Aim of the task: With the images removed, repeat the data below exactly.

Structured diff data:
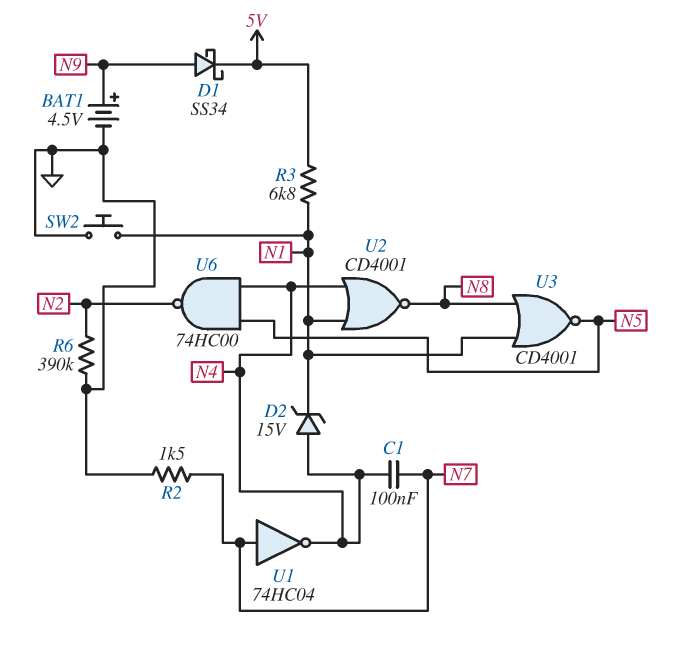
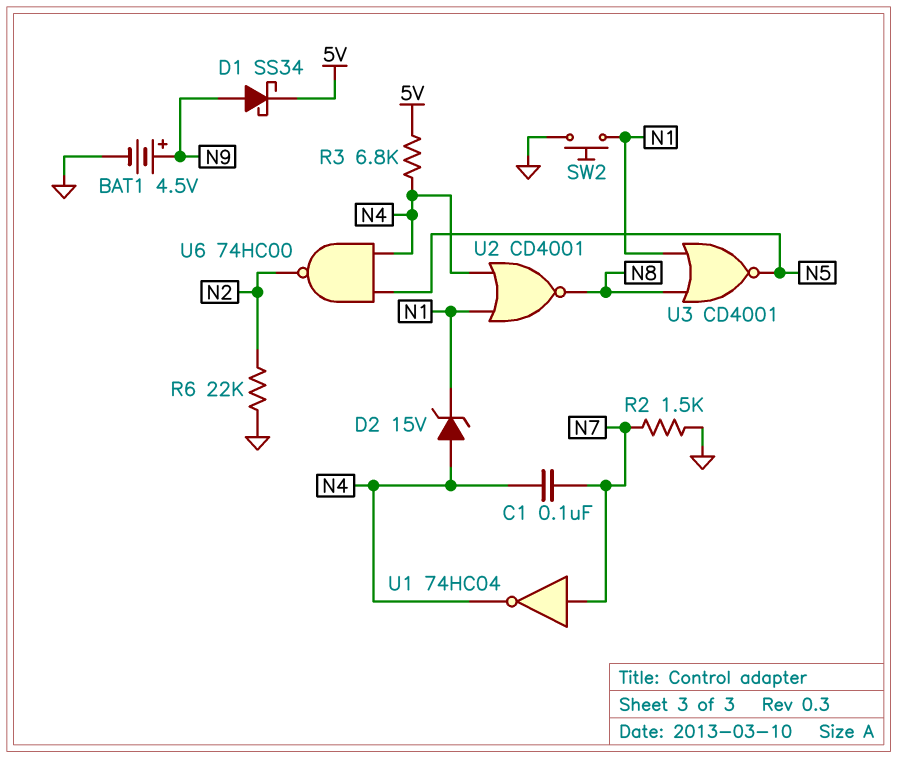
R3: 6.8k (5V, N1) -> 6.8k (5V, N4)
R6: 390k (GND, N2) -> 22k (GND, N2)

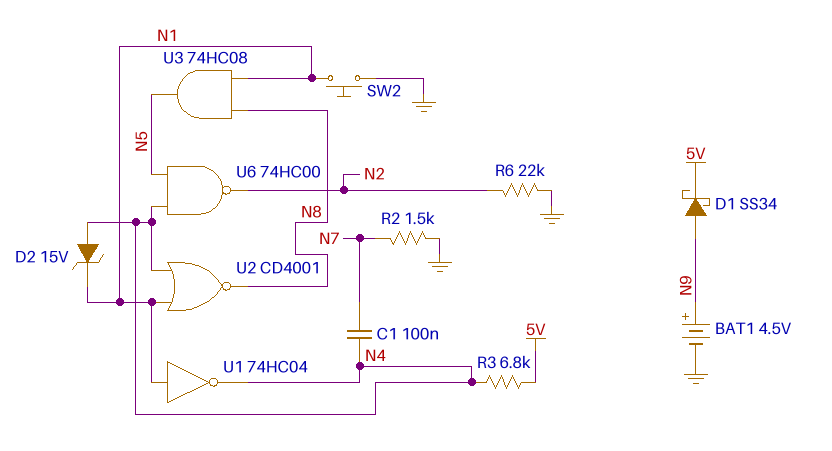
U1: NOT 74HC04 (in N7, out N4) -> NOT 74HC04 (in N1, out N4)
U3: NOR CD4001 (in N1, in N8, out N5) -> AND 74HC08 (in N1, in N8, out N5)

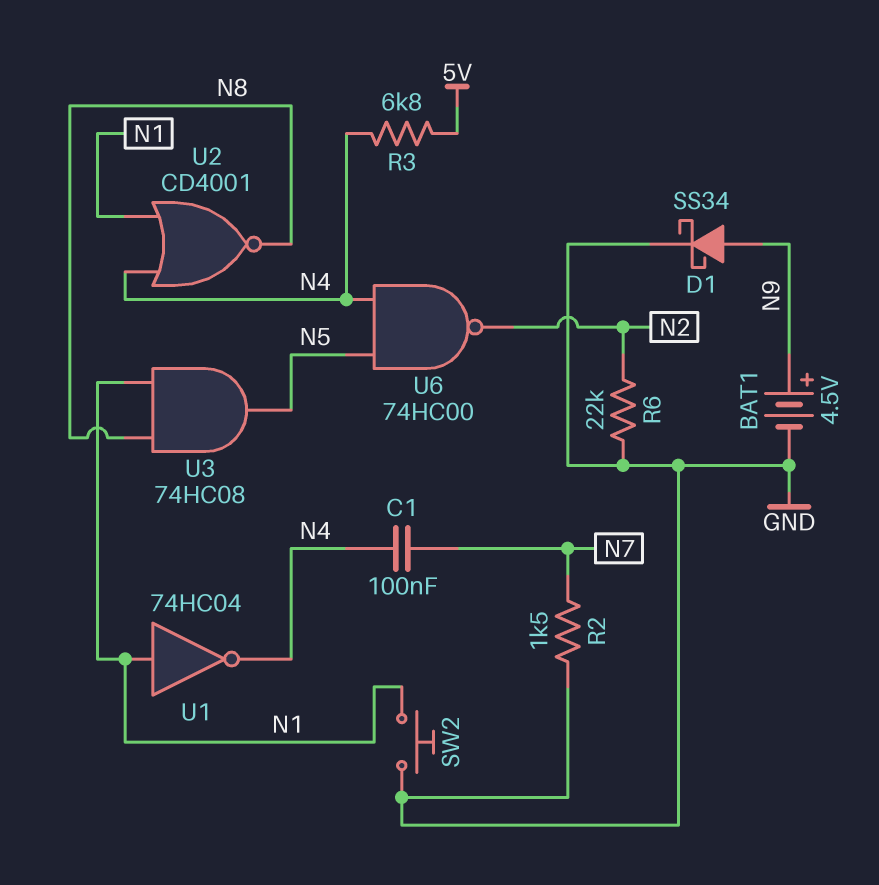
D1: schottky SS34 (A N9, K 5V) -> schottky SS34 (A N9, K GND)
D2: zener 15V (A N4, K N1) -> none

Result:
R3: 6.8k (5V, N1) -> 6.8k (5V, N4)
R6: 390k (GND, N2) -> 22k (GND, N2)

U1: NOT 74HC04 (in N7, out N4) -> NOT 74HC04 (in N1, out N4)
U3: NOR CD4001 (in N1, in N8, out N5) -> AND 74HC08 (in N1, in N8, out N5)

D1: schottky SS34 (A N9, K 5V) -> schottky SS34 (A N9, K GND)
D2: zener 15V (A N4, K N1) -> none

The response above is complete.